## Excerpted data

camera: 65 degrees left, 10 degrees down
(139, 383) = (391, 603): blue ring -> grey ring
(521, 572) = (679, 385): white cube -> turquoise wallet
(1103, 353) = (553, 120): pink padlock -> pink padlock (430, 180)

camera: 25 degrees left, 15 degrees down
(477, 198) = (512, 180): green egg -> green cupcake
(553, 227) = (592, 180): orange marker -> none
--
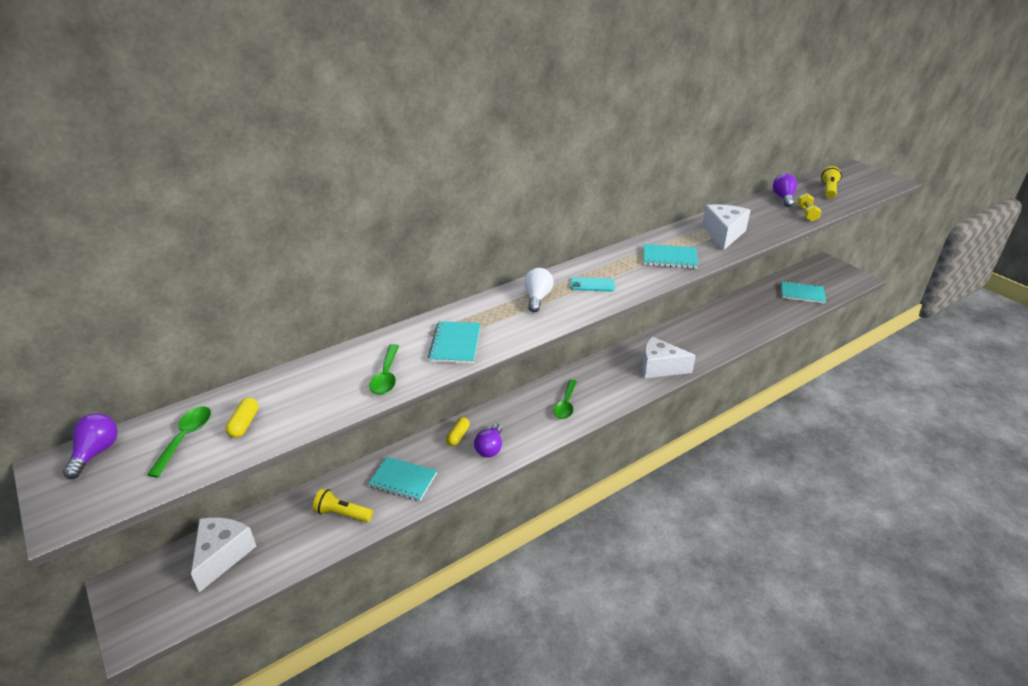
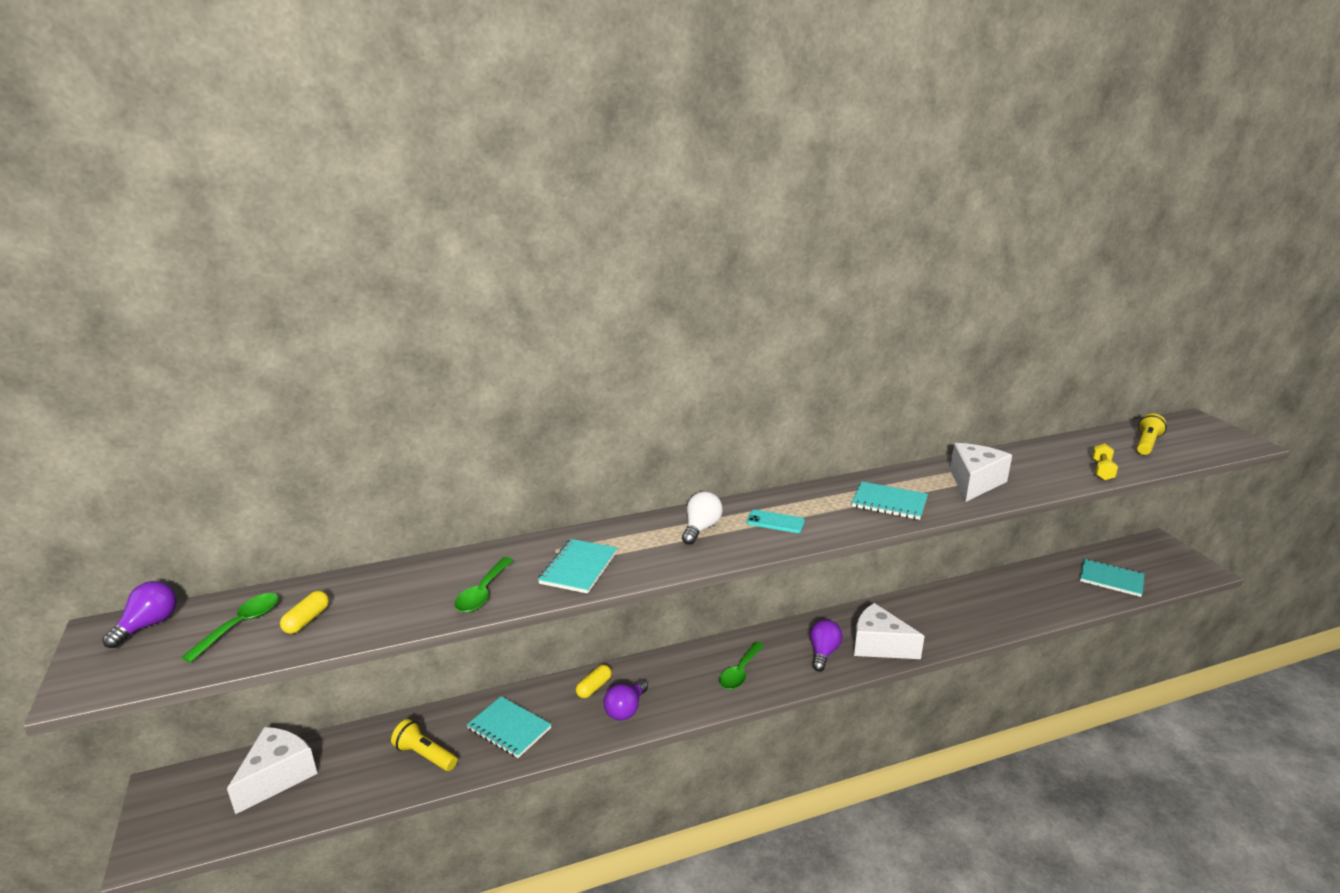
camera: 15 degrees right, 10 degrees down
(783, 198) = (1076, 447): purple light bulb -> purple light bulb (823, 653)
...
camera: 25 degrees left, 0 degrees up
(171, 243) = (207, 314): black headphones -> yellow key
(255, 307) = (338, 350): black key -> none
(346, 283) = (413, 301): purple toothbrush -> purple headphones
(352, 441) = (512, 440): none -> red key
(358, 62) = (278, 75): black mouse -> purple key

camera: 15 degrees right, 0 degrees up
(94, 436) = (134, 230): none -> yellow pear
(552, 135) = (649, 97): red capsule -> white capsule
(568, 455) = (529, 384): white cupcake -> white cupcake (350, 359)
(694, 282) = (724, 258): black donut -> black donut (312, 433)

## Task
After locating the line with "camera: 25 degrees left, 0 degrees up" in the material above, return it and each line after it exactly, ending at the line with "(94, 436) = (134, 230): none -> yellow pear".

## Result of this task
camera: 25 degrees left, 0 degrees up
(171, 243) = (207, 314): black headphones -> yellow key
(255, 307) = (338, 350): black key -> none
(346, 283) = (413, 301): purple toothbrush -> purple headphones
(352, 441) = (512, 440): none -> red key
(358, 62) = (278, 75): black mouse -> purple key

camera: 15 degrees right, 0 degrees up
(94, 436) = (134, 230): none -> yellow pear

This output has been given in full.